_What to do_
Some of the lines below need repeating. Reproduce exactly those between the lines holding "white capsule: 5 -> 6" and "grey gift: 4 -> 5", inclusive.

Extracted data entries
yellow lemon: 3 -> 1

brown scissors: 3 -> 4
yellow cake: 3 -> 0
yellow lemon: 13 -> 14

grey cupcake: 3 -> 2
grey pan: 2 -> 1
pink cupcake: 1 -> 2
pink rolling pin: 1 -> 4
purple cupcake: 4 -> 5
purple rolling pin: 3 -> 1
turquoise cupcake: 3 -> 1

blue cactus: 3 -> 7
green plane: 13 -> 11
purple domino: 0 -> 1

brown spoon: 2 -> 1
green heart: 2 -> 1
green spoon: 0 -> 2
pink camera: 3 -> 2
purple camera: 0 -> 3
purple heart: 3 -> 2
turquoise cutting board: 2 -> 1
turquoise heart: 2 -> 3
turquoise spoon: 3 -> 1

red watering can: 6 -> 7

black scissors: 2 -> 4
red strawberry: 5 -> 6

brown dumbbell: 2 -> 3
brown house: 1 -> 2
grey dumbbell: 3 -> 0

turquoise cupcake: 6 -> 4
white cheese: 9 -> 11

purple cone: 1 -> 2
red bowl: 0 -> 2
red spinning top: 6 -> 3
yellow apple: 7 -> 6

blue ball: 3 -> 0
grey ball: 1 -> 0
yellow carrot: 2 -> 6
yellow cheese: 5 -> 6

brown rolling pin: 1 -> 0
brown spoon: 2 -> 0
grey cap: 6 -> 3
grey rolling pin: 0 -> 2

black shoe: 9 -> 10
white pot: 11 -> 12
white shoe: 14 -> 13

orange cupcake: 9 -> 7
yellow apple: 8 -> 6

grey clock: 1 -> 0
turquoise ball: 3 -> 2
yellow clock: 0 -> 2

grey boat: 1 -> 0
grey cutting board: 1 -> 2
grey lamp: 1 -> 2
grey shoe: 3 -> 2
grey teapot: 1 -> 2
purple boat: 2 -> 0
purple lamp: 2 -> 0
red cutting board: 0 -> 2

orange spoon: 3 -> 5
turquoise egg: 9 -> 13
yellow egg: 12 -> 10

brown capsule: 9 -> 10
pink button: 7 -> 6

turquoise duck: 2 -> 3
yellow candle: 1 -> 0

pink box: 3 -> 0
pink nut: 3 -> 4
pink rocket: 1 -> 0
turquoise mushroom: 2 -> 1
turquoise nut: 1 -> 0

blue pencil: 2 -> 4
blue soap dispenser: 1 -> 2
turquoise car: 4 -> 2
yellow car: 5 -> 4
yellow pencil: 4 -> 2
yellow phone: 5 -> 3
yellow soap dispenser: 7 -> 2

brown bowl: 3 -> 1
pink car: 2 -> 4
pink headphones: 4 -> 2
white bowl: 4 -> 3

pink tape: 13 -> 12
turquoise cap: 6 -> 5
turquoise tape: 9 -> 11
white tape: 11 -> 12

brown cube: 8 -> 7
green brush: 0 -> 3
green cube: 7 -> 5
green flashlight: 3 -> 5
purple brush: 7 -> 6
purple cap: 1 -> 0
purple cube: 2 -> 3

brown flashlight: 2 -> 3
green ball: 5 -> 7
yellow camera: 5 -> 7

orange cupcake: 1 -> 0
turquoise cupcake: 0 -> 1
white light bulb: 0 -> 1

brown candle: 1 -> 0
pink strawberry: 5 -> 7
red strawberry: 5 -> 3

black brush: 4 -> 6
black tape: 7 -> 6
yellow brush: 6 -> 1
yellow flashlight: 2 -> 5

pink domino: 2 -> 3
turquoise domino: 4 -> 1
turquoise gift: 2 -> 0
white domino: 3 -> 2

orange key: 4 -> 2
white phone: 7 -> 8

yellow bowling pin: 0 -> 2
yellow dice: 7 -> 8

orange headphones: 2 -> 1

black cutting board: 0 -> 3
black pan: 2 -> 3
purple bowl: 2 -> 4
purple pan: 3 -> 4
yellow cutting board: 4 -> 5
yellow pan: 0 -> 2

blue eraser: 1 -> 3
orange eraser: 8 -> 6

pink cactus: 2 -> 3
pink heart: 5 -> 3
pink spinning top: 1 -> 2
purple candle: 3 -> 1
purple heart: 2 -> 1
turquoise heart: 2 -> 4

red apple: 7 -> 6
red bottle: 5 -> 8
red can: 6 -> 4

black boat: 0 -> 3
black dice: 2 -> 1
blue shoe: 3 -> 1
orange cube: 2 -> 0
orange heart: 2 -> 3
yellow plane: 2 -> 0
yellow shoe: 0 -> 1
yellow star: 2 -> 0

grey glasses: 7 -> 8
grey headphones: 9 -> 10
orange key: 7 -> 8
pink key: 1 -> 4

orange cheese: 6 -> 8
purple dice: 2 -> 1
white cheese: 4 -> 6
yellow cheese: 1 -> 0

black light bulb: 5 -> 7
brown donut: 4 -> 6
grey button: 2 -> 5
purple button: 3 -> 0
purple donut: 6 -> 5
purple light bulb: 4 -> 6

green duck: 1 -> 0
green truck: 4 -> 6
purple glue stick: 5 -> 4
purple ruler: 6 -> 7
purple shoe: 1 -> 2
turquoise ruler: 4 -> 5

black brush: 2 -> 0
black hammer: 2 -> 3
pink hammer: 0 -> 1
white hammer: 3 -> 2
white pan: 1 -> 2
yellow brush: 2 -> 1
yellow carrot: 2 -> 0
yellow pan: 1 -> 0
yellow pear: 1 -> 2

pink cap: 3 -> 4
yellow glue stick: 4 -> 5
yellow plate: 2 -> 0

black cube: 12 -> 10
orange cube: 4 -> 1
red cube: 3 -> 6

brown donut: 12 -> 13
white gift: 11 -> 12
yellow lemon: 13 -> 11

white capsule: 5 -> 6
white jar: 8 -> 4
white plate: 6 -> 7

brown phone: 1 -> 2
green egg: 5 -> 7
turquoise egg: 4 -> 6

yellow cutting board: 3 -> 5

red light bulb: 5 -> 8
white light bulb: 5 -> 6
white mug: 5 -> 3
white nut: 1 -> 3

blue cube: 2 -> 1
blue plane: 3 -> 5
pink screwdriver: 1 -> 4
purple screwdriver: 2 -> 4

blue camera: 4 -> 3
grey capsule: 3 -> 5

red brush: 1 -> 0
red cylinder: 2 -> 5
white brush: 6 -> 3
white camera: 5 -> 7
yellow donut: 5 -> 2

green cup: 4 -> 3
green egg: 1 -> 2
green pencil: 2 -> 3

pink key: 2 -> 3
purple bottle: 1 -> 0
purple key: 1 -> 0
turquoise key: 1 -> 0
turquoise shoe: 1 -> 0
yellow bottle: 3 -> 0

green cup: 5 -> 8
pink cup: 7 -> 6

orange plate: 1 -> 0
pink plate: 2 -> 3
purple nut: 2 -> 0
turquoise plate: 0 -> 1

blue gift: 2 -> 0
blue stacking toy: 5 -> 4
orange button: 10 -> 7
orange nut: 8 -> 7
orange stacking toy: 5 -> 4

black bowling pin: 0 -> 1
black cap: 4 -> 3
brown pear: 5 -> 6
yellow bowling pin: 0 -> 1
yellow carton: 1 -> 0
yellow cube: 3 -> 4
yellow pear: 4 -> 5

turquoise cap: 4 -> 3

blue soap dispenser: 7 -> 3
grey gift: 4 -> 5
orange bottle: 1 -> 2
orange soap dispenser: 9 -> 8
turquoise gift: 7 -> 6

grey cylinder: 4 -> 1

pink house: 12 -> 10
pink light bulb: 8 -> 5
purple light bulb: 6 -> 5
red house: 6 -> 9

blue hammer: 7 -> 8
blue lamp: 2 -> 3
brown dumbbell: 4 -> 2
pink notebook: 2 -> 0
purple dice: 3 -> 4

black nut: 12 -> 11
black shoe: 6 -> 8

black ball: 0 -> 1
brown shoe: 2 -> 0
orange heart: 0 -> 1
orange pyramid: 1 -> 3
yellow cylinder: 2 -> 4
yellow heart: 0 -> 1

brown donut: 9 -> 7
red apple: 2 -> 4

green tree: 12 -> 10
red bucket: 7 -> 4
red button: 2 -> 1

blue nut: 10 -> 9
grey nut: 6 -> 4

_Answer_
white capsule: 5 -> 6
white jar: 8 -> 4
white plate: 6 -> 7

brown phone: 1 -> 2
green egg: 5 -> 7
turquoise egg: 4 -> 6

yellow cutting board: 3 -> 5

red light bulb: 5 -> 8
white light bulb: 5 -> 6
white mug: 5 -> 3
white nut: 1 -> 3

blue cube: 2 -> 1
blue plane: 3 -> 5
pink screwdriver: 1 -> 4
purple screwdriver: 2 -> 4

blue camera: 4 -> 3
grey capsule: 3 -> 5

red brush: 1 -> 0
red cylinder: 2 -> 5
white brush: 6 -> 3
white camera: 5 -> 7
yellow donut: 5 -> 2

green cup: 4 -> 3
green egg: 1 -> 2
green pencil: 2 -> 3

pink key: 2 -> 3
purple bottle: 1 -> 0
purple key: 1 -> 0
turquoise key: 1 -> 0
turquoise shoe: 1 -> 0
yellow bottle: 3 -> 0

green cup: 5 -> 8
pink cup: 7 -> 6

orange plate: 1 -> 0
pink plate: 2 -> 3
purple nut: 2 -> 0
turquoise plate: 0 -> 1

blue gift: 2 -> 0
blue stacking toy: 5 -> 4
orange button: 10 -> 7
orange nut: 8 -> 7
orange stacking toy: 5 -> 4

black bowling pin: 0 -> 1
black cap: 4 -> 3
brown pear: 5 -> 6
yellow bowling pin: 0 -> 1
yellow carton: 1 -> 0
yellow cube: 3 -> 4
yellow pear: 4 -> 5

turquoise cap: 4 -> 3

blue soap dispenser: 7 -> 3
grey gift: 4 -> 5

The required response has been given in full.